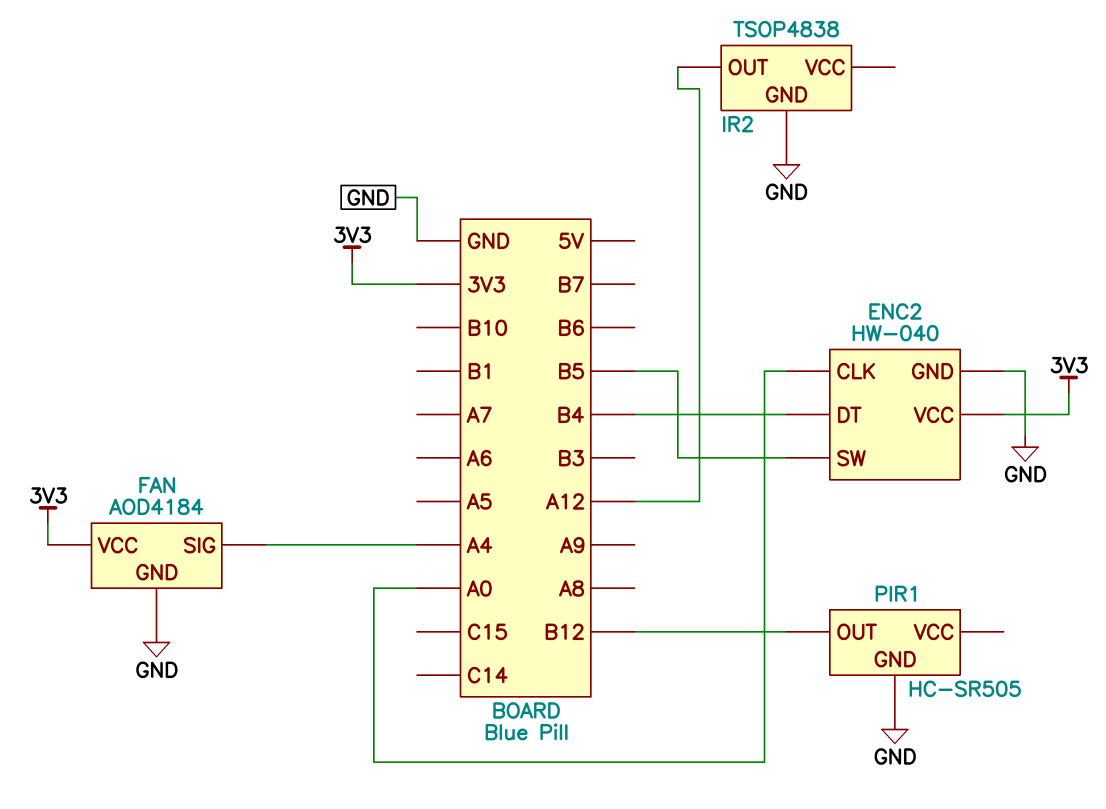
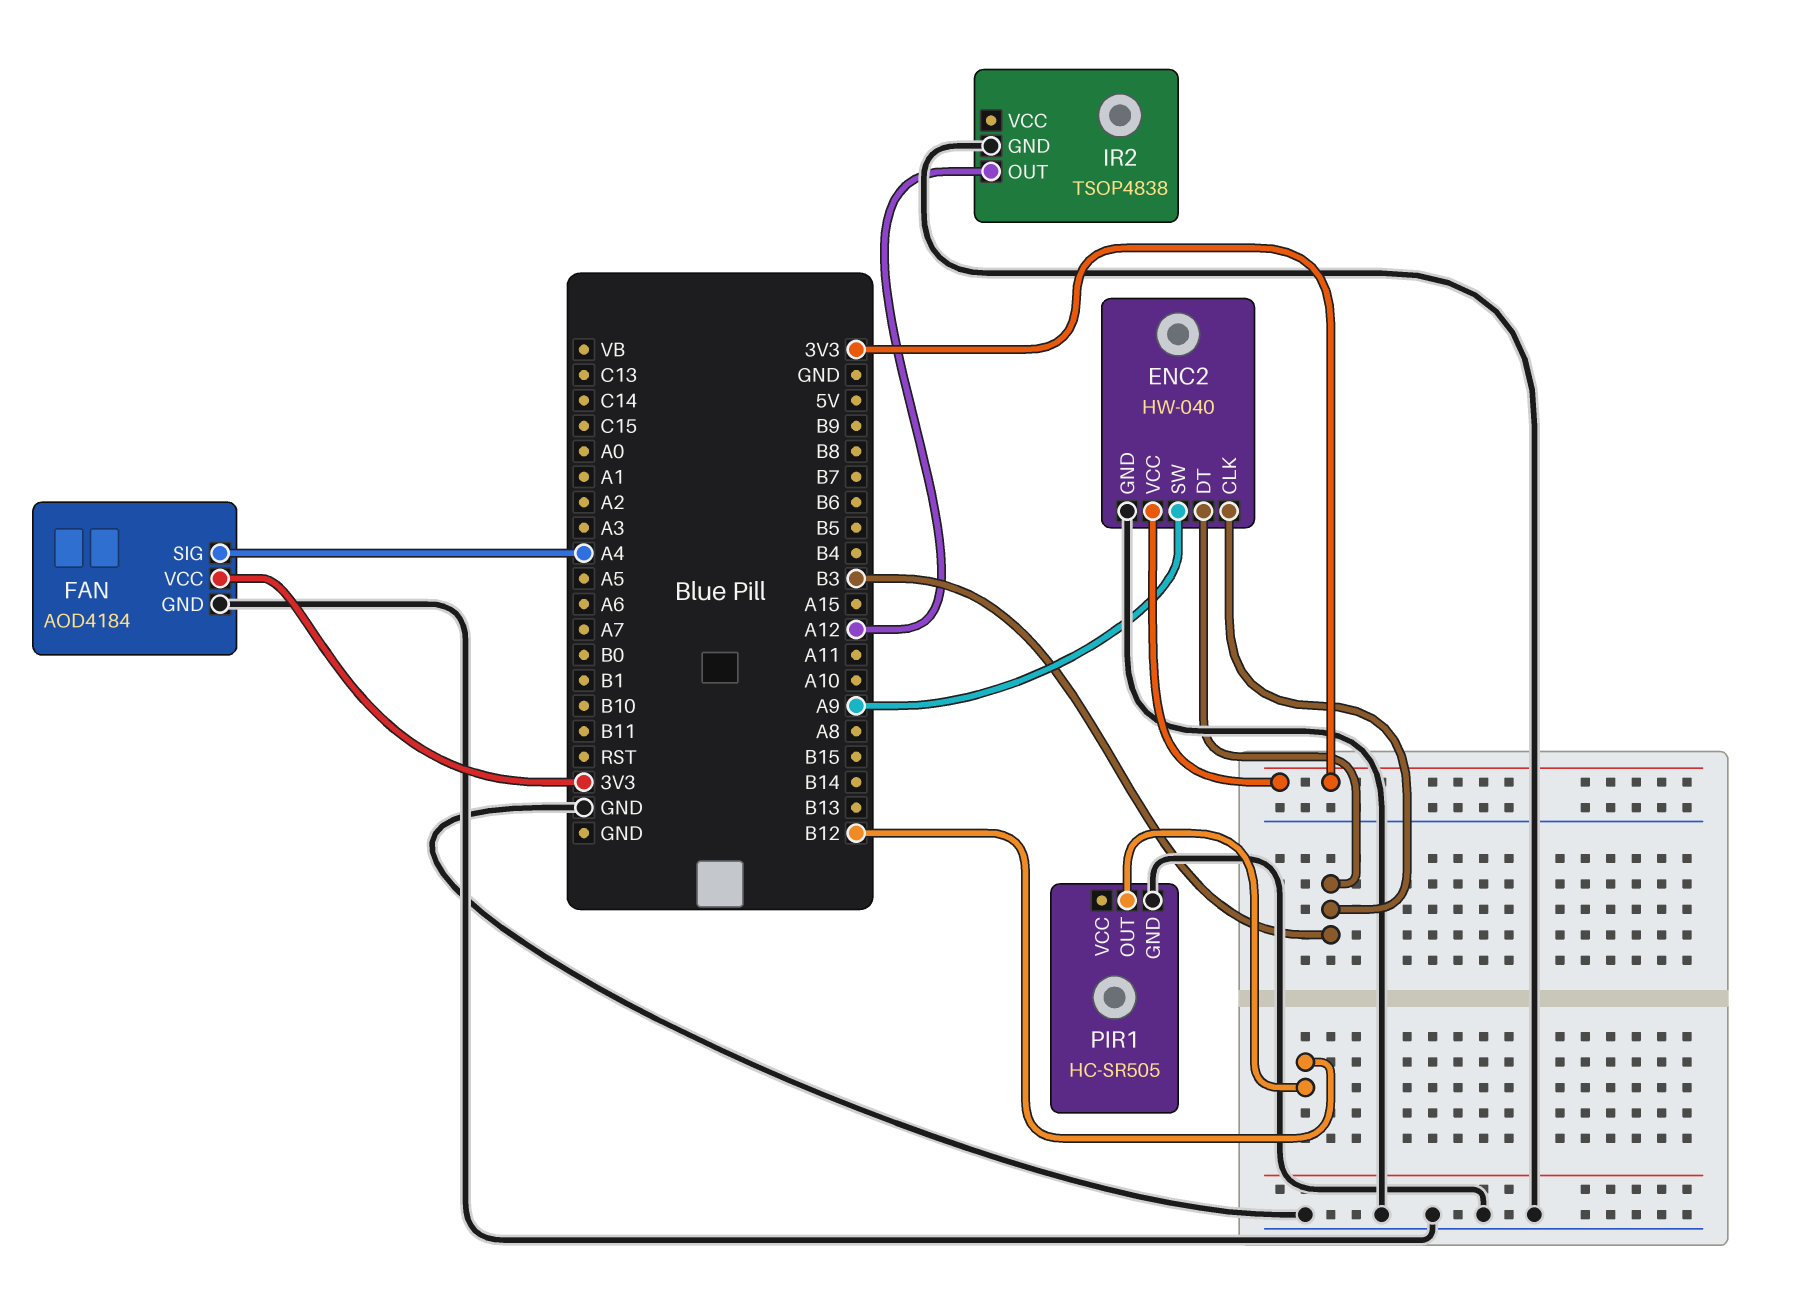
ENC2 pin CLK: A0 -> B3
ENC2 pin DT: B4 -> B3
ENC2 pin SW: B5 -> A9

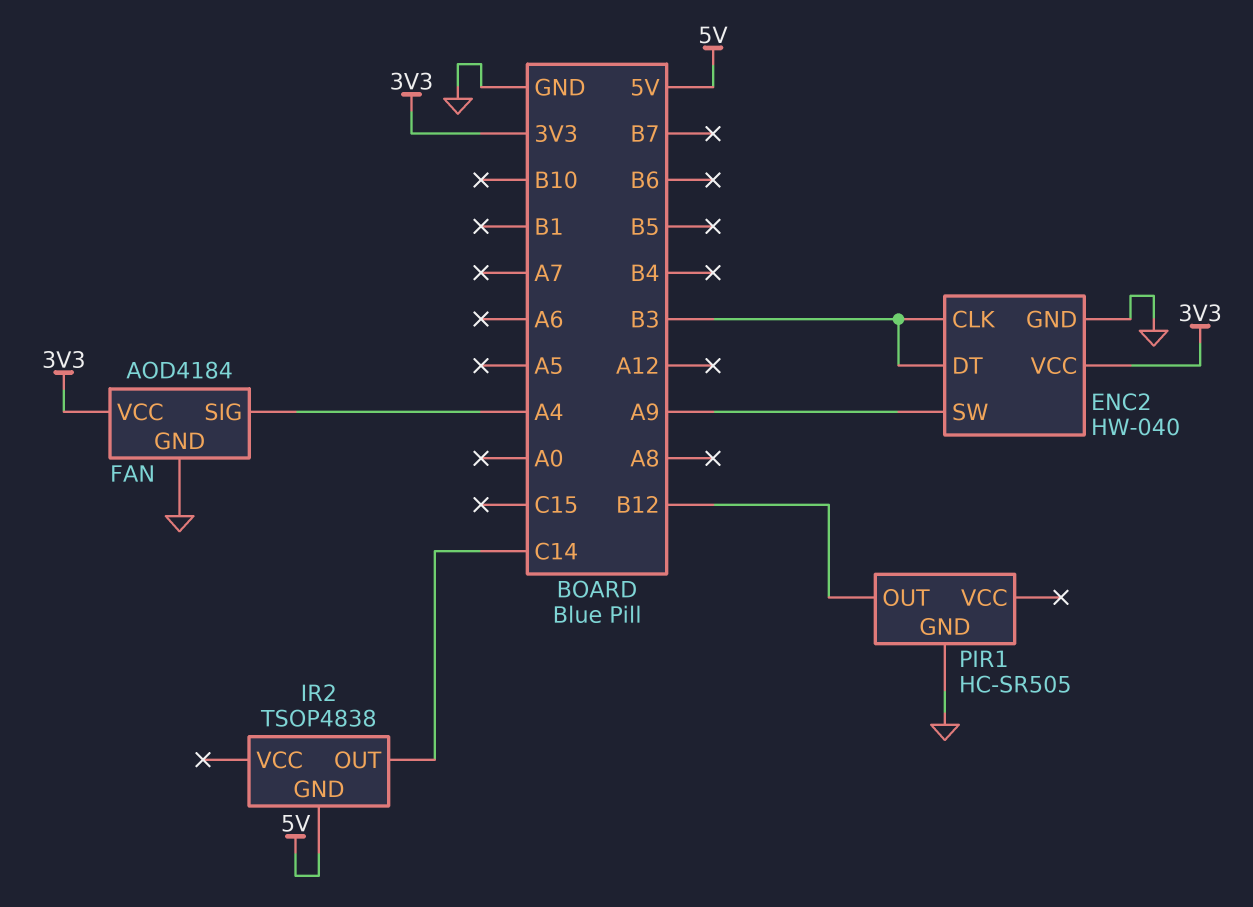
IR2 pin GND: GND -> 5V
IR2 pin OUT: A12 -> C14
______
Output a precise copy of the entries, leaving the images out.

ENC2 pin CLK: A0 -> B3
ENC2 pin DT: B4 -> B3
ENC2 pin SW: B5 -> A9

IR2 pin GND: GND -> 5V
IR2 pin OUT: A12 -> C14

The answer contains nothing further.